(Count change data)
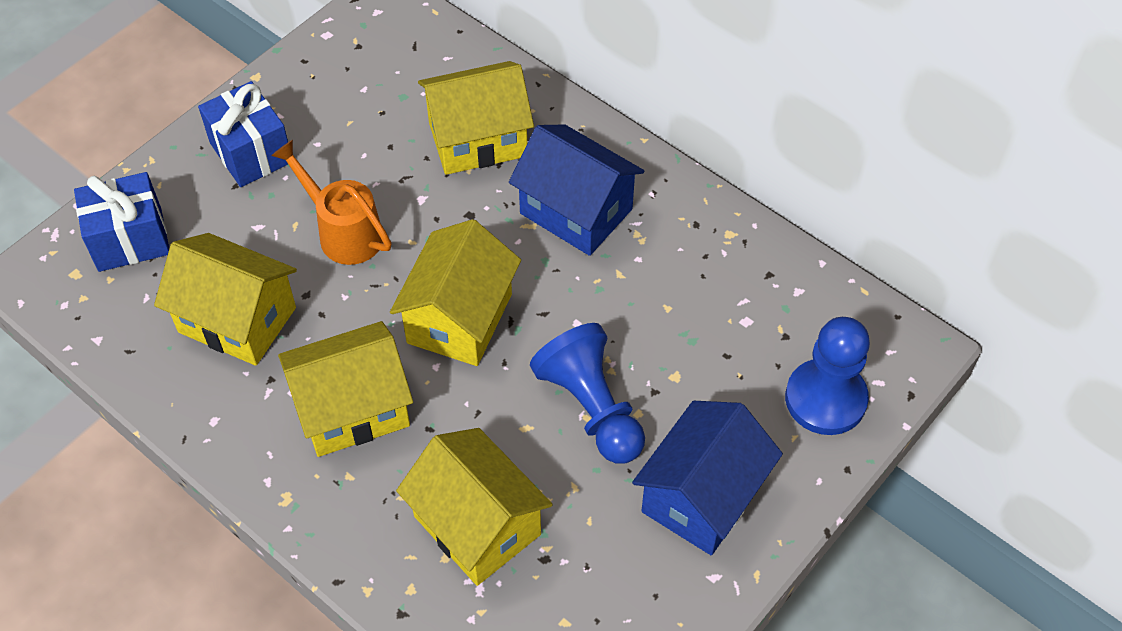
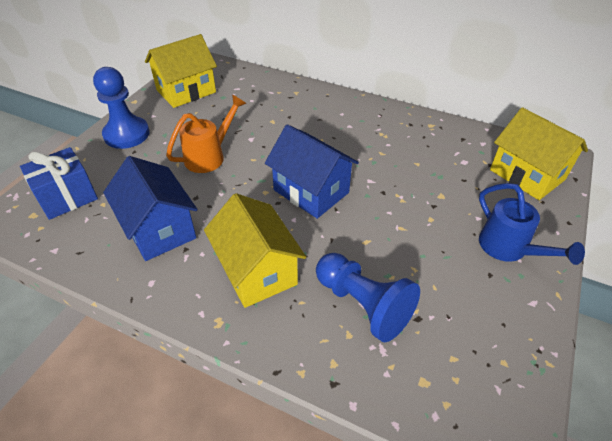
blue gift: [74,172,169,272] [198,81,288,187] = 2 -> [20,147,98,220] = 1
blue watering can: none = 0 -> [479,183,585,265] = 1
yellow house: [154,233,297,366] [278,321,413,457] [390,219,521,366] [396,428,553,586] [418,61,534,175] = 5 -> [145,34,217,108] [204,193,306,308] [490,107,588,200] = 3

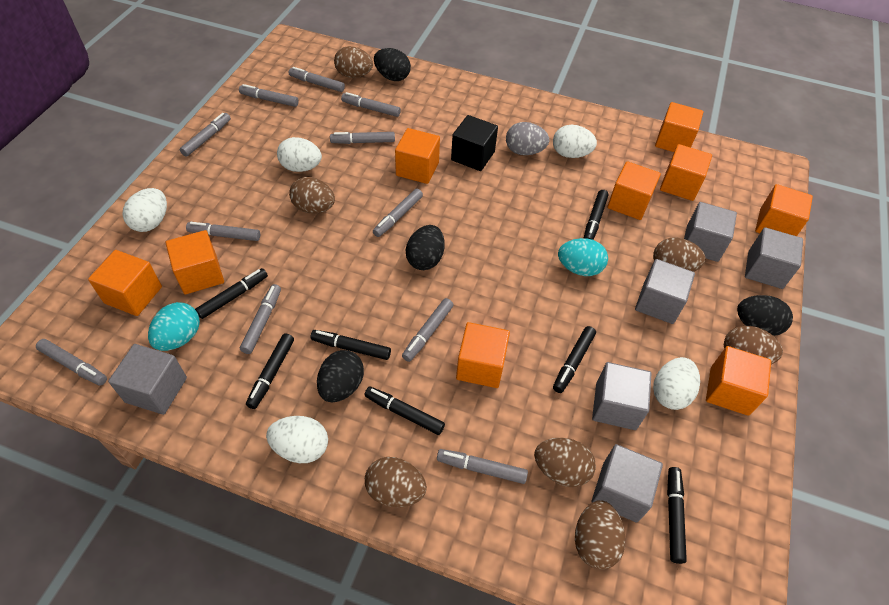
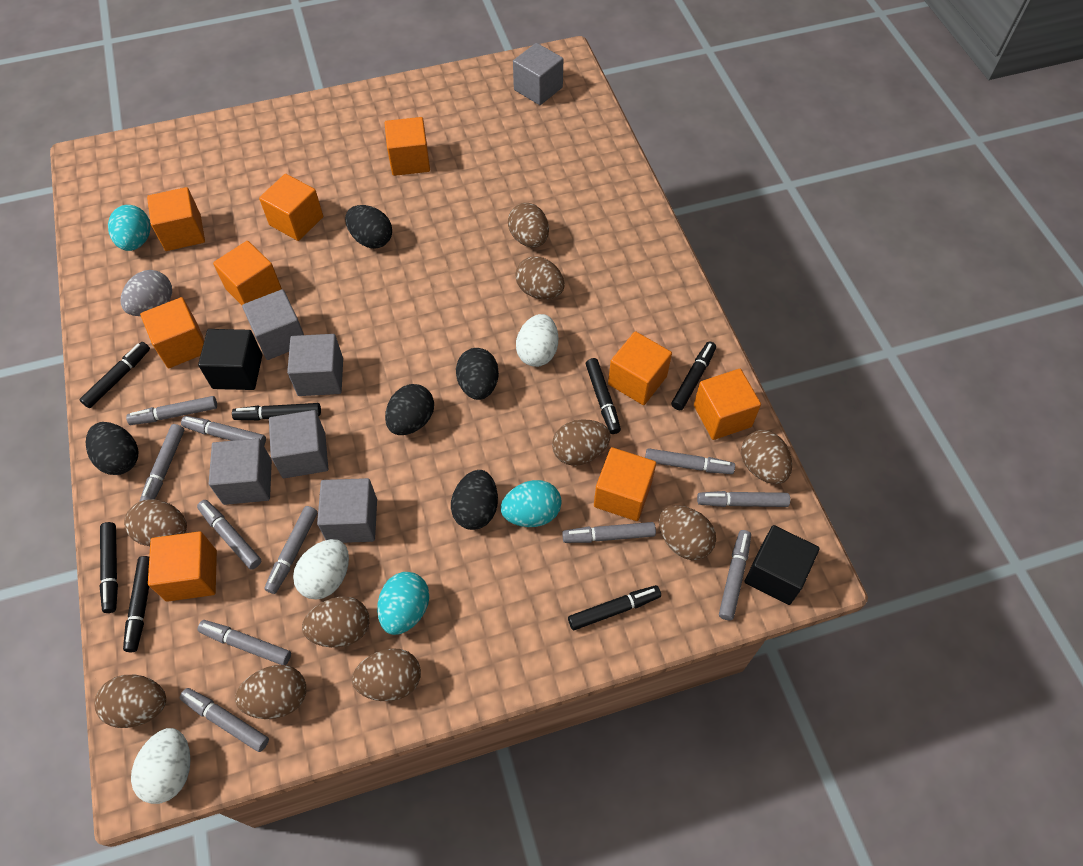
black cube: [451,115,498,171] = 1 -> [198,329,262,390] [745,525,820,605] = 2
black egg: [317,350,364,403] [374,48,411,81] [406,225,445,270] [737,295,793,336] = 4 -> [85,422,138,475] [345,205,392,248] [385,384,434,435] [451,470,498,530] [456,348,499,400] = 5
brown egg: [289,177,335,213] [334,46,373,78] [365,457,427,507] [534,438,596,487] [575,500,625,570] [653,237,705,272] [724,326,783,365] = 7 -> [94,675,166,728] [124,499,187,546] [235,665,306,719] [302,597,369,648] [352,648,421,701] [508,203,549,247] [516,256,565,299] [552,419,611,466] [659,506,716,560] [741,430,792,484] = 10
turquoise egg: [148,302,200,351] [558,238,608,276] = 2 -> [108,205,151,251] [377,572,429,635] [501,480,562,527] = 3
white egg: [122,188,167,232] [266,416,328,463] [277,137,322,172] [553,125,597,158] [653,357,700,410] = 5 -> [131,728,191,804] [293,539,349,600] [516,314,558,367] = 3

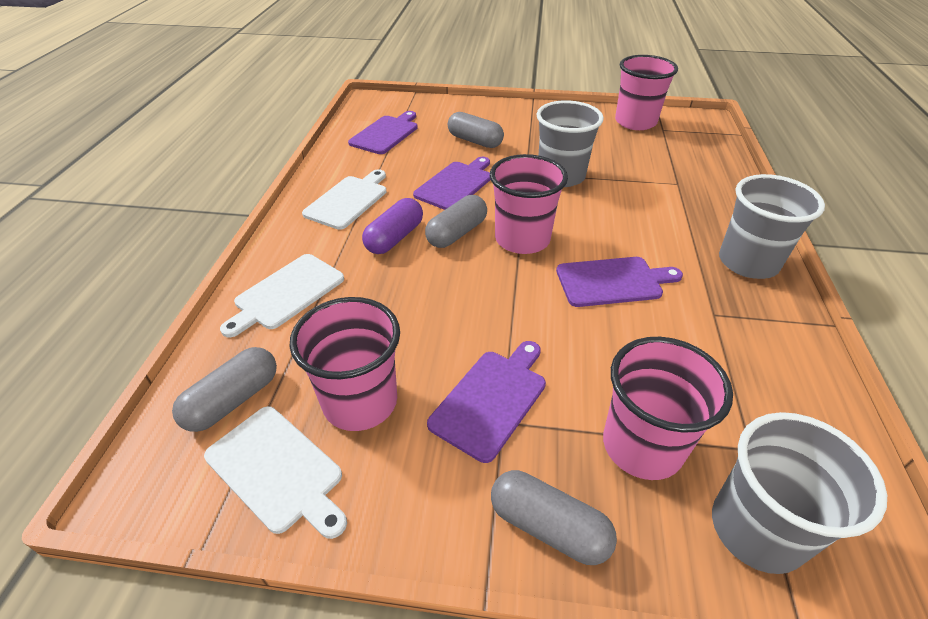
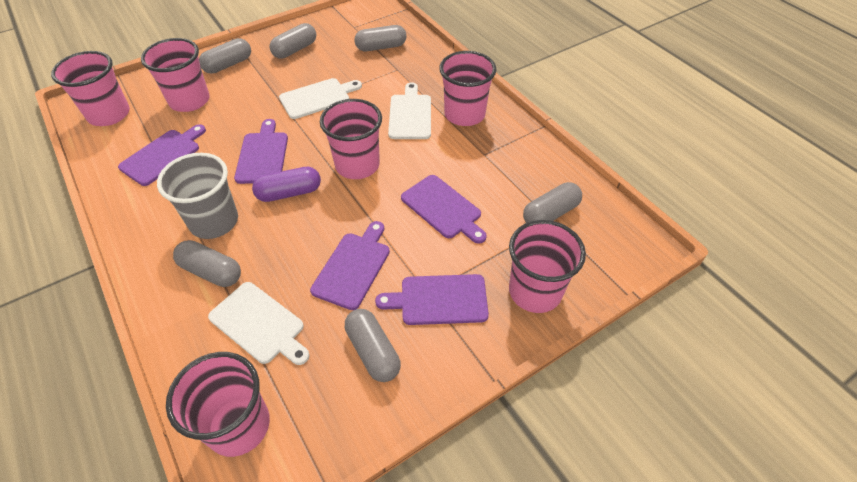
grey capsule: [172,347,277,432] [425,195,487,248] [448,112,504,148] [491,470,617,565] = 4 -> [173,240,241,287] [199,38,251,74] [270,23,316,59] [345,309,401,382] [354,25,407,51] [523,182,582,223] = 6
grey cup: [536,100,604,187] [712,412,887,574] [719,174,825,279] = 3 -> [157,153,238,239] = 1
pink cup: [290,297,400,431] [490,154,568,254] [603,337,733,480] [615,55,678,130] = 4 -> [51,51,130,126] [141,38,209,112] [166,352,270,457] [320,99,382,179] [439,51,496,126] [509,220,586,313] = 6
purple cutting board: [348,111,418,154] [413,157,491,210] [427,341,546,463] [556,257,683,307] = 4 -> [118,124,206,186] [234,119,288,184] [310,221,390,310] [375,274,489,325] [401,175,487,244] = 5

## Work item
Write out each entry exactly as given, omitting any picture.

## Response to the task
blue gift: [74,172,169,272] [198,81,288,187] = 2 -> [20,147,98,220] = 1
blue watering can: none = 0 -> [479,183,585,265] = 1
yellow house: [154,233,297,366] [278,321,413,457] [390,219,521,366] [396,428,553,586] [418,61,534,175] = 5 -> [145,34,217,108] [204,193,306,308] [490,107,588,200] = 3

black cube: [451,115,498,171] = 1 -> [198,329,262,390] [745,525,820,605] = 2
black egg: [317,350,364,403] [374,48,411,81] [406,225,445,270] [737,295,793,336] = 4 -> [85,422,138,475] [345,205,392,248] [385,384,434,435] [451,470,498,530] [456,348,499,400] = 5
brown egg: [289,177,335,213] [334,46,373,78] [365,457,427,507] [534,438,596,487] [575,500,625,570] [653,237,705,272] [724,326,783,365] = 7 -> [94,675,166,728] [124,499,187,546] [235,665,306,719] [302,597,369,648] [352,648,421,701] [508,203,549,247] [516,256,565,299] [552,419,611,466] [659,506,716,560] [741,430,792,484] = 10
turquoise egg: [148,302,200,351] [558,238,608,276] = 2 -> [108,205,151,251] [377,572,429,635] [501,480,562,527] = 3
white egg: [122,188,167,232] [266,416,328,463] [277,137,322,172] [553,125,597,158] [653,357,700,410] = 5 -> [131,728,191,804] [293,539,349,600] [516,314,558,367] = 3

grey capsule: [172,347,277,432] [425,195,487,248] [448,112,504,148] [491,470,617,565] = 4 -> [173,240,241,287] [199,38,251,74] [270,23,316,59] [345,309,401,382] [354,25,407,51] [523,182,582,223] = 6
grey cup: [536,100,604,187] [712,412,887,574] [719,174,825,279] = 3 -> [157,153,238,239] = 1
pink cup: [290,297,400,431] [490,154,568,254] [603,337,733,480] [615,55,678,130] = 4 -> [51,51,130,126] [141,38,209,112] [166,352,270,457] [320,99,382,179] [439,51,496,126] [509,220,586,313] = 6
purple cutting board: [348,111,418,154] [413,157,491,210] [427,341,546,463] [556,257,683,307] = 4 -> [118,124,206,186] [234,119,288,184] [310,221,390,310] [375,274,489,325] [401,175,487,244] = 5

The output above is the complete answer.